Excerpts from a dataset
----

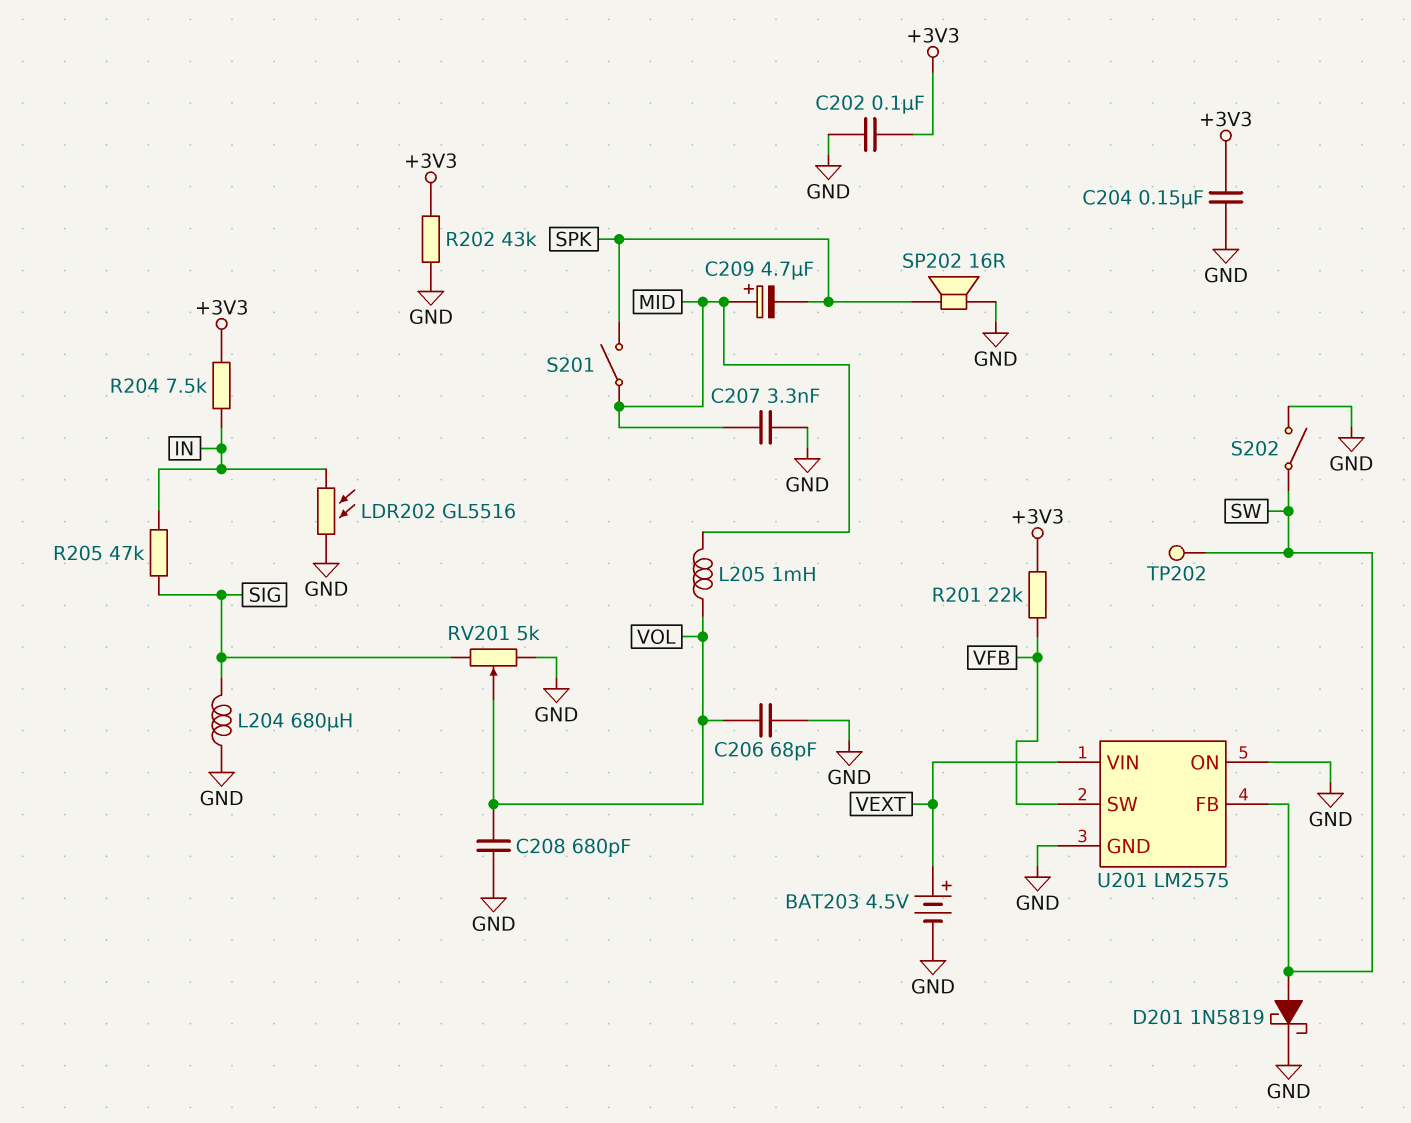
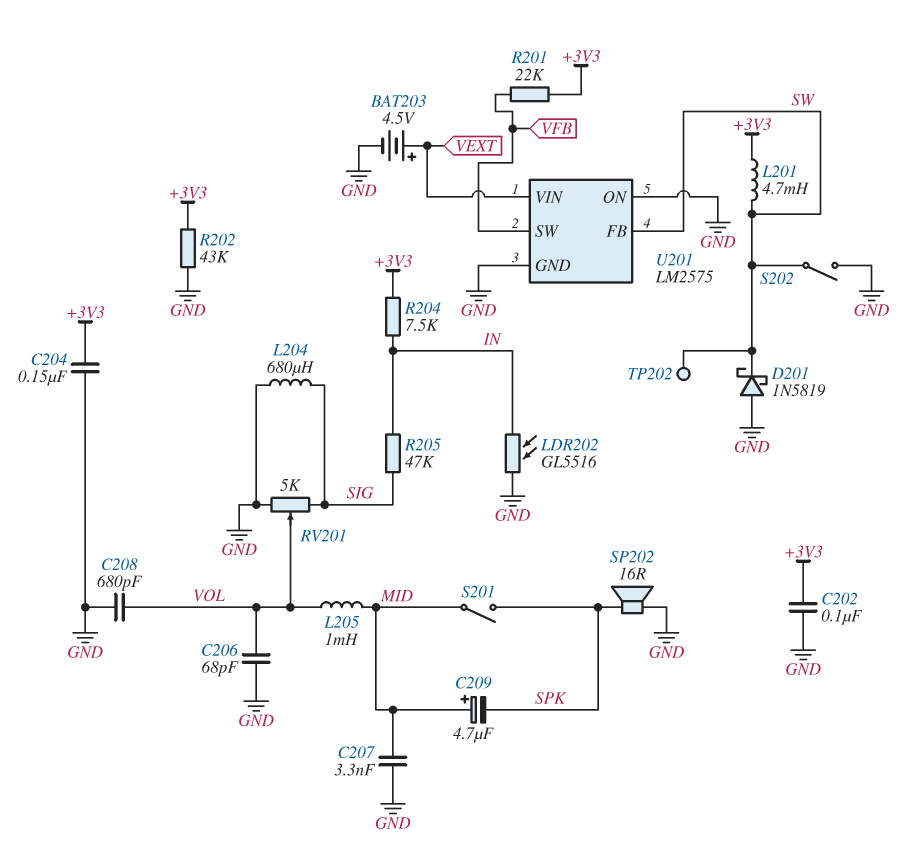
D201: schottky 1N5819 (A SW, K GND) -> schottky 1N5819 (A GND, K SW)
L201: none -> 4.7mH (+3V3, SW)

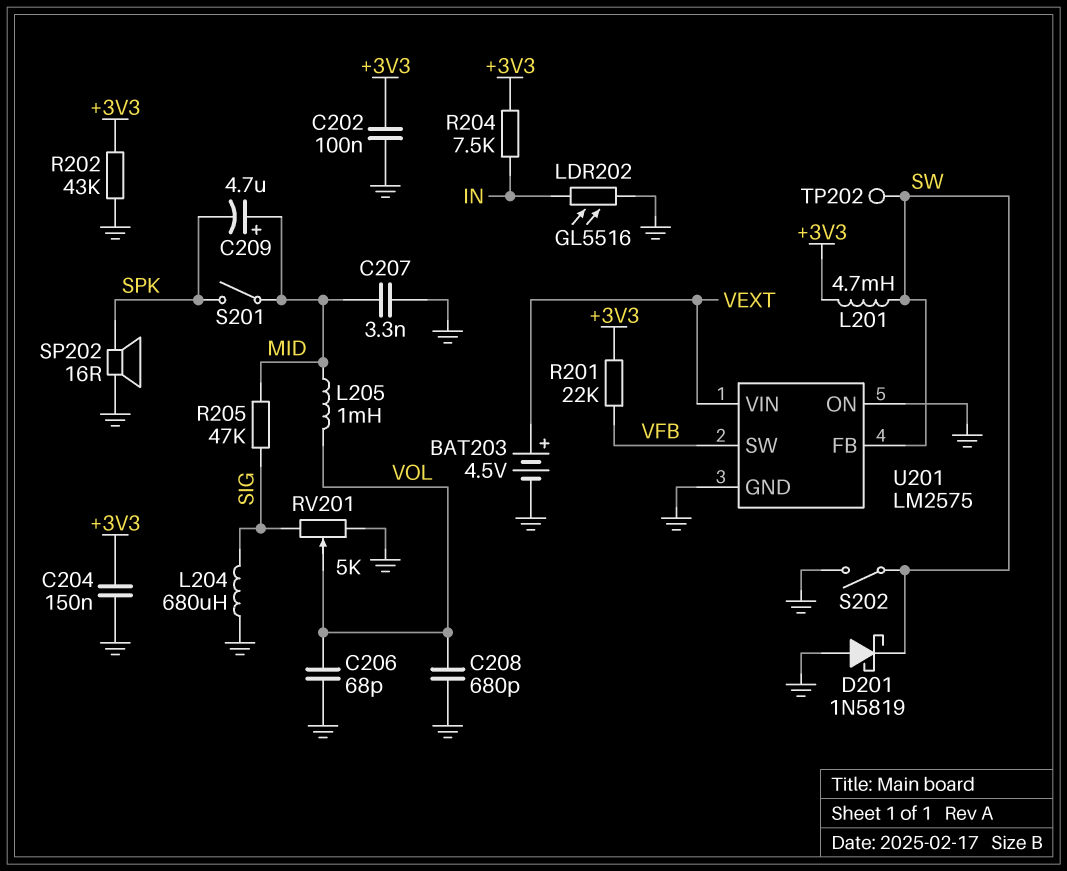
R205: 47k (IN, SIG) -> 47k (MID, SIG)

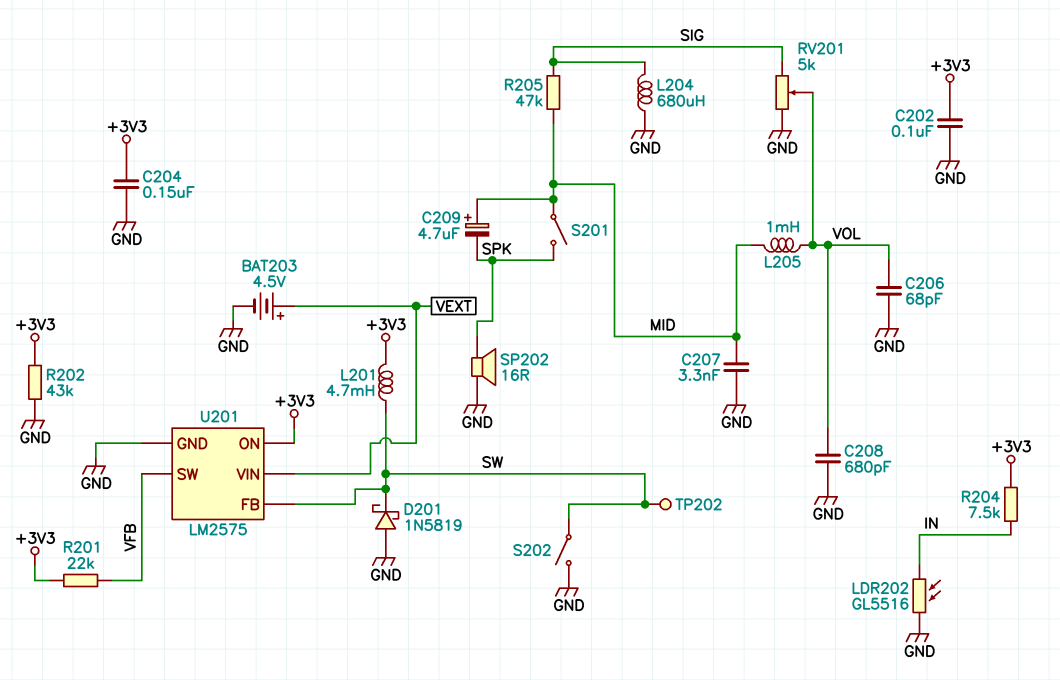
U201 pin ON: GND -> +3V3

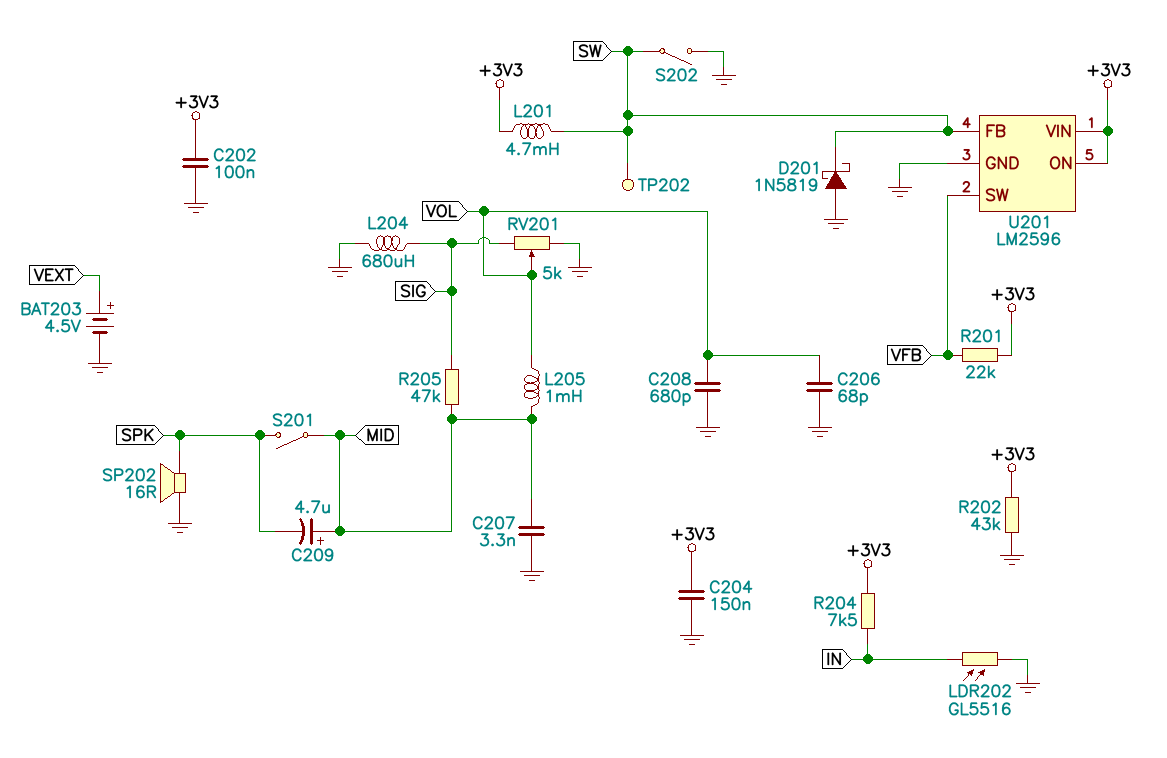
U201: LM2575 -> LM2596
U201 pin VIN: VEXT -> +3V3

----

» Requirement
Could you return all of the entries above exactly, without any images?

» Answer to this exercise
D201: schottky 1N5819 (A SW, K GND) -> schottky 1N5819 (A GND, K SW)
L201: none -> 4.7mH (+3V3, SW)

R205: 47k (IN, SIG) -> 47k (MID, SIG)

U201 pin ON: GND -> +3V3

U201: LM2575 -> LM2596
U201 pin VIN: VEXT -> +3V3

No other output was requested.